BEGIN Extracted data

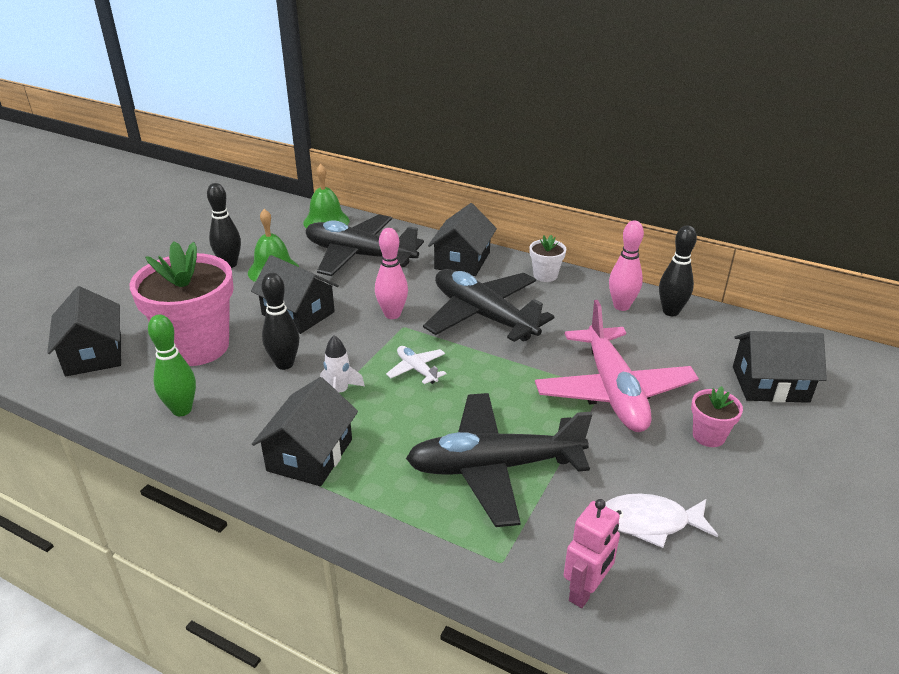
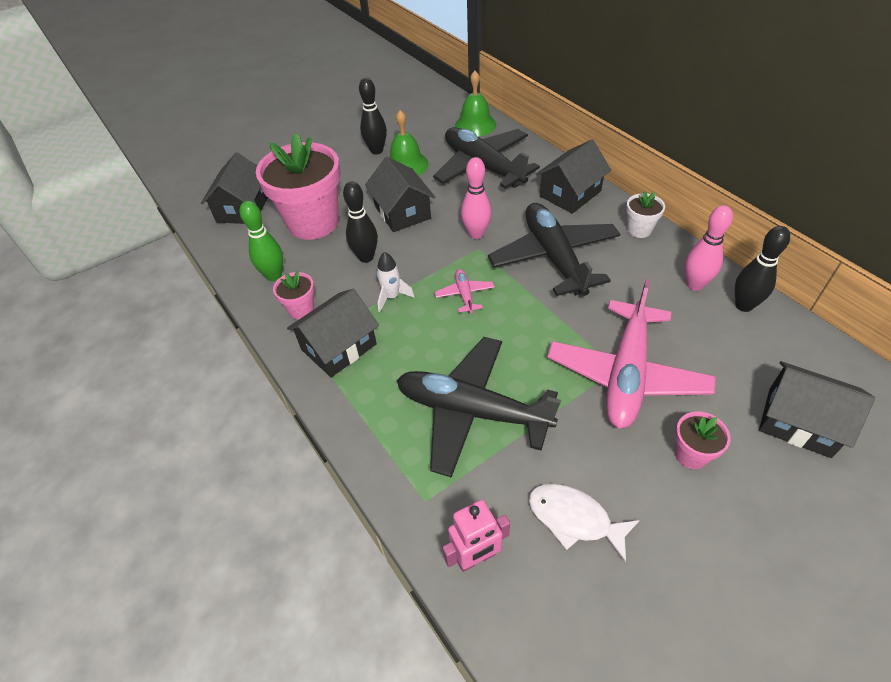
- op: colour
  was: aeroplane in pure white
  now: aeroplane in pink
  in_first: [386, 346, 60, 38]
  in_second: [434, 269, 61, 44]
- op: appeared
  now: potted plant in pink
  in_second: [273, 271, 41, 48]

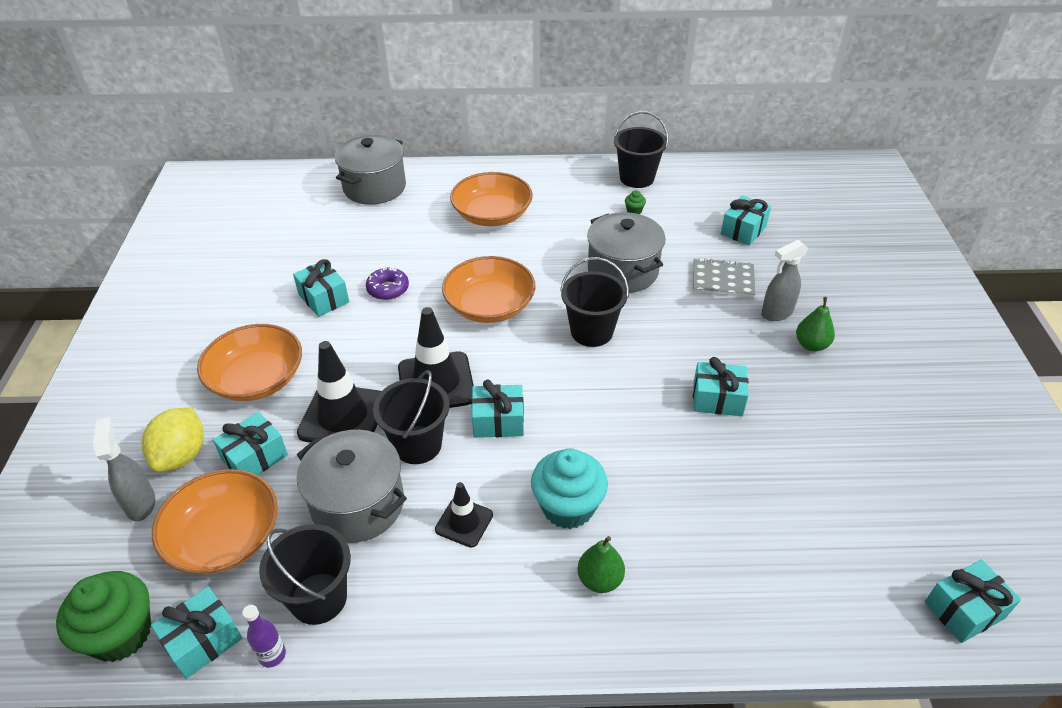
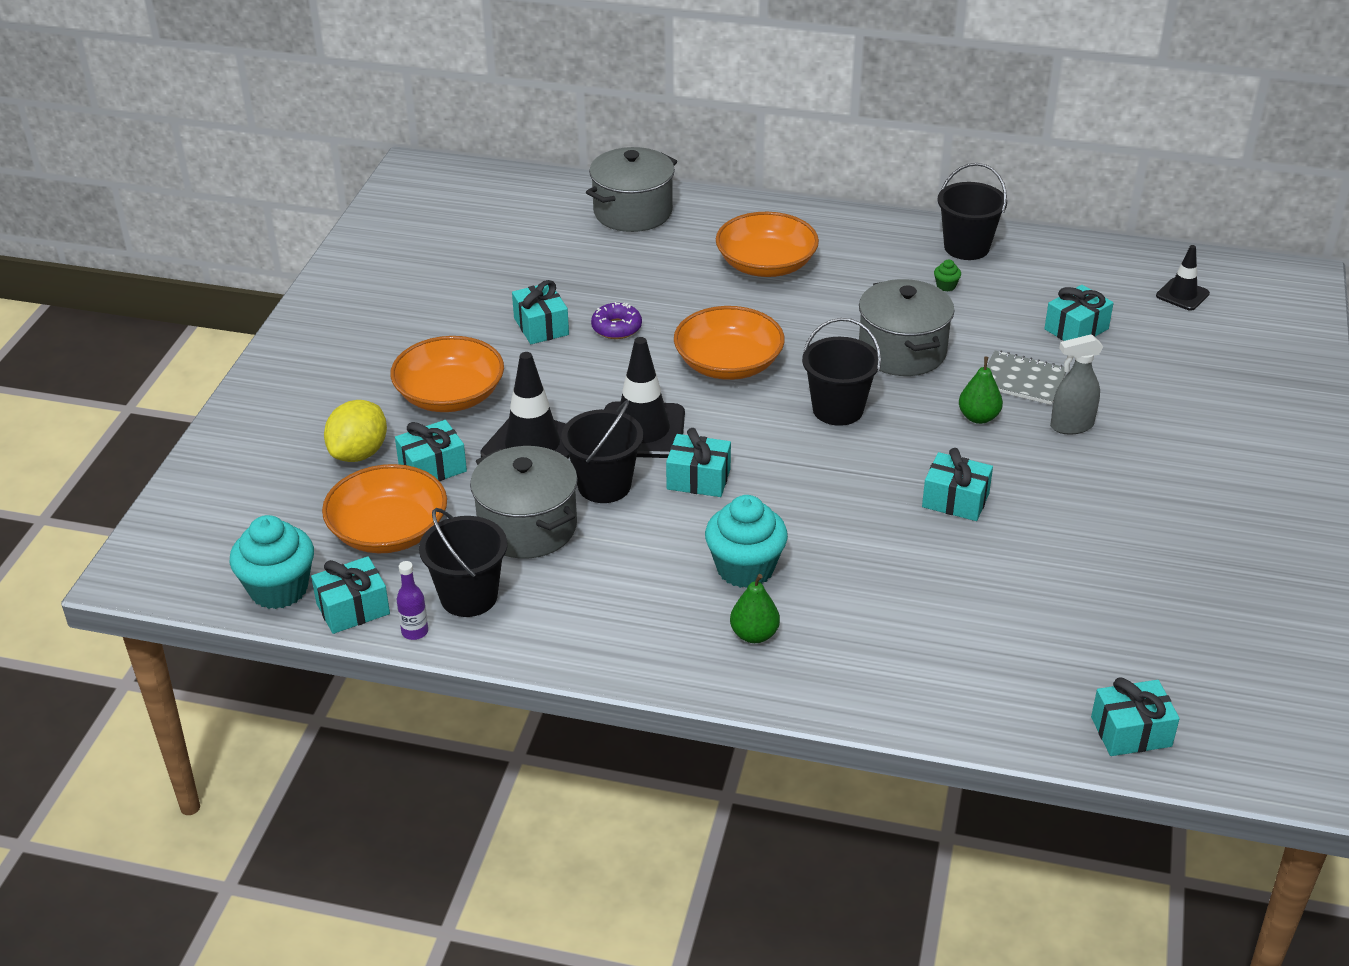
- op: relocated
  was: toy pear in leaf-green
  in_first: [796, 297, 39, 54]
  in_second: [959, 357, 44, 67]
- op: missing
  was: sprayer in gray
  in_first: [93, 417, 63, 105]
- op: relocated
  was: road cone in jet-black
  in_first: [435, 482, 58, 66]
  in_second: [1156, 245, 54, 66]
- op: colour
  was: muffin in leaf-green
  now: muffin in turquoise
  in_first: [56, 571, 95, 91]
  in_second: [230, 515, 84, 94]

END Extracted data

- The problem: The required output is each line above restated verbatim, with all images omitted.

- Task solution:
- op: colour
  was: aeroplane in pure white
  now: aeroplane in pink
  in_first: [386, 346, 60, 38]
  in_second: [434, 269, 61, 44]
- op: appeared
  now: potted plant in pink
  in_second: [273, 271, 41, 48]

- op: relocated
  was: toy pear in leaf-green
  in_first: [796, 297, 39, 54]
  in_second: [959, 357, 44, 67]
- op: missing
  was: sprayer in gray
  in_first: [93, 417, 63, 105]
- op: relocated
  was: road cone in jet-black
  in_first: [435, 482, 58, 66]
  in_second: [1156, 245, 54, 66]
- op: colour
  was: muffin in leaf-green
  now: muffin in turquoise
  in_first: [56, 571, 95, 91]
  in_second: [230, 515, 84, 94]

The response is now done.